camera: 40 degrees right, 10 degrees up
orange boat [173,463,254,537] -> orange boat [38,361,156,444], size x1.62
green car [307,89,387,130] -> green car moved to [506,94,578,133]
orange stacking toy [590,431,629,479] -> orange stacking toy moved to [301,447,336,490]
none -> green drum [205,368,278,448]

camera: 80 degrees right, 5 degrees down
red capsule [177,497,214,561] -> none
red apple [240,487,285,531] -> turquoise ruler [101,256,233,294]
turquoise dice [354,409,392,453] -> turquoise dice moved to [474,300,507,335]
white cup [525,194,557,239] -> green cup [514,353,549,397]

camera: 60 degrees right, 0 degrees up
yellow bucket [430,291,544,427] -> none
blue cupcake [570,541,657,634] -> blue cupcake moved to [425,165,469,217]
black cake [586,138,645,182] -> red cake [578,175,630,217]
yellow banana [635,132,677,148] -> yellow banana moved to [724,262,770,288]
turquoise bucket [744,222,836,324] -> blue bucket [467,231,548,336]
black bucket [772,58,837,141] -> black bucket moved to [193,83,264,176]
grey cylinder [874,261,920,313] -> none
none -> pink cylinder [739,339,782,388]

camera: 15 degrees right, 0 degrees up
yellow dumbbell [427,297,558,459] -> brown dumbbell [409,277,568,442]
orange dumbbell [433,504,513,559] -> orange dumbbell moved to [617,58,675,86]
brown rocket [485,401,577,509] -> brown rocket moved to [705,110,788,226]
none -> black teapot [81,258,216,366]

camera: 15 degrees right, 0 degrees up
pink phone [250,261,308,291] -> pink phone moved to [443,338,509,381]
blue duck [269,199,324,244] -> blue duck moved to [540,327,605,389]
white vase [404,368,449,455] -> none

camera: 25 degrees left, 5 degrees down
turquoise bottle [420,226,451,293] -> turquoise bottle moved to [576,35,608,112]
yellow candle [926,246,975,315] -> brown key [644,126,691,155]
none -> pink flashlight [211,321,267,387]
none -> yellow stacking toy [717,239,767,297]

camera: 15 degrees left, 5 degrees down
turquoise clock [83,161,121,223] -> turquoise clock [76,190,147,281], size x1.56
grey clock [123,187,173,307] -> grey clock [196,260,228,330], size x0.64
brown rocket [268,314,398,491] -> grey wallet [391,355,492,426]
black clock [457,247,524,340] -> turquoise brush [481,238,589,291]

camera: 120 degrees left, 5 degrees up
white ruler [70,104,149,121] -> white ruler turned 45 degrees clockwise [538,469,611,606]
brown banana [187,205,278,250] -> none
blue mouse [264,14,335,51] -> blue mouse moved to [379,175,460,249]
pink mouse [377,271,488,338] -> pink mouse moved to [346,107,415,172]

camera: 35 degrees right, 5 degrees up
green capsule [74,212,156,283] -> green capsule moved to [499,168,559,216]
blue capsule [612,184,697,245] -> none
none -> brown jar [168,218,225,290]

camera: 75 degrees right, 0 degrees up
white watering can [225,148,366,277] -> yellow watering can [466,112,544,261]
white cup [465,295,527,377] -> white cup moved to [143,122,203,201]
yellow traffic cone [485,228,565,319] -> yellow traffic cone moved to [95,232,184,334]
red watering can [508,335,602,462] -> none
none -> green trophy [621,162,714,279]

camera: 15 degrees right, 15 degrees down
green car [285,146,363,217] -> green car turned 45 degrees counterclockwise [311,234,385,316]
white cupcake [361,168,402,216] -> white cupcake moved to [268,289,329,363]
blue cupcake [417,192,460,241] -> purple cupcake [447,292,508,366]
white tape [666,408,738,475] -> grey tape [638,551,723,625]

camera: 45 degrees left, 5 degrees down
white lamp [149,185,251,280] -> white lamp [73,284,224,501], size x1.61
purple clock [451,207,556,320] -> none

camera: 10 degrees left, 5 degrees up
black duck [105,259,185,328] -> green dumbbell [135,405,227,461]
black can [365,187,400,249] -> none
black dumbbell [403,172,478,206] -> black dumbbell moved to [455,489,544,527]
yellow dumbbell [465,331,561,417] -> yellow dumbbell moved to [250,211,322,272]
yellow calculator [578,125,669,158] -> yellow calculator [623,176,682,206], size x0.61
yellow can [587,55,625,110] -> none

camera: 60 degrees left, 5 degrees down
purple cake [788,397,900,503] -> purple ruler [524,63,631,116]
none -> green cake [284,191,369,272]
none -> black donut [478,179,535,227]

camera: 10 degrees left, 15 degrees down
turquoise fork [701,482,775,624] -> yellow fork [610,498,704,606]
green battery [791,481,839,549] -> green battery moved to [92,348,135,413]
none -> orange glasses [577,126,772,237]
__________
_What the task requires_
Your answer must be the lines from the first line of the records through the line containing "brown rocket [485,401,577,509]", copied exactly.

_Exercise result_
camera: 40 degrees right, 10 degrees up
orange boat [173,463,254,537] -> orange boat [38,361,156,444], size x1.62
green car [307,89,387,130] -> green car moved to [506,94,578,133]
orange stacking toy [590,431,629,479] -> orange stacking toy moved to [301,447,336,490]
none -> green drum [205,368,278,448]

camera: 80 degrees right, 5 degrees down
red capsule [177,497,214,561] -> none
red apple [240,487,285,531] -> turquoise ruler [101,256,233,294]
turquoise dice [354,409,392,453] -> turquoise dice moved to [474,300,507,335]
white cup [525,194,557,239] -> green cup [514,353,549,397]

camera: 60 degrees right, 0 degrees up
yellow bucket [430,291,544,427] -> none
blue cupcake [570,541,657,634] -> blue cupcake moved to [425,165,469,217]
black cake [586,138,645,182] -> red cake [578,175,630,217]
yellow banana [635,132,677,148] -> yellow banana moved to [724,262,770,288]
turquoise bucket [744,222,836,324] -> blue bucket [467,231,548,336]
black bucket [772,58,837,141] -> black bucket moved to [193,83,264,176]
grey cylinder [874,261,920,313] -> none
none -> pink cylinder [739,339,782,388]

camera: 15 degrees right, 0 degrees up
yellow dumbbell [427,297,558,459] -> brown dumbbell [409,277,568,442]
orange dumbbell [433,504,513,559] -> orange dumbbell moved to [617,58,675,86]
brown rocket [485,401,577,509] -> brown rocket moved to [705,110,788,226]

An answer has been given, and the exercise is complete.